# Scene change data

##############################

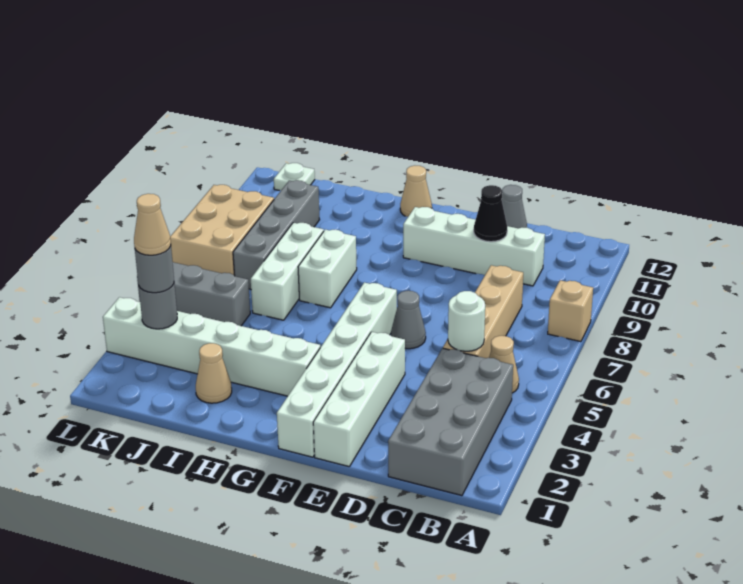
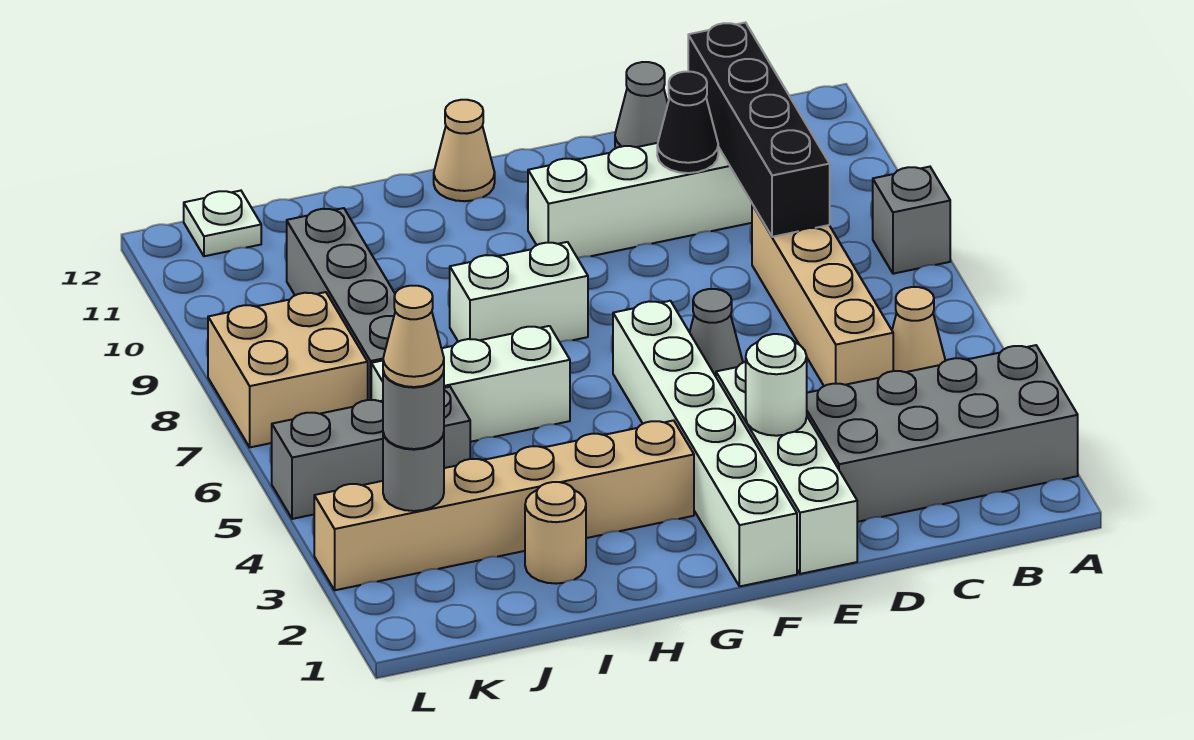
tan brick A8 level 1 -> grey brick A8 level 1
grey brick B1:C4 level 1 -> grey brick A2:D3 level 1
white round brick C5 level 2 -> white round brick E3 level 2
none -> black brick C8:C11 level 2
white brick G3:L3 level 1 -> tan brick G3:L3 level 1
white brick H7:H8 level 1 -> white brick G8:H8 level 1
tan cone I2 level 1 -> tan round brick I2 level 1
white brick I6:I8 level 1 -> white brick H6:J6 level 1
tan brick K7:L9 level 1 -> tan brick K7:L8 level 1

##############################

# Problem requirements
In the records above, find the lines holding "white". Copy each one.

# Solution
white round brick C5 level 2 -> white round brick E3 level 2
white brick G3:L3 level 1 -> tan brick G3:L3 level 1
white brick H7:H8 level 1 -> white brick G8:H8 level 1
white brick I6:I8 level 1 -> white brick H6:J6 level 1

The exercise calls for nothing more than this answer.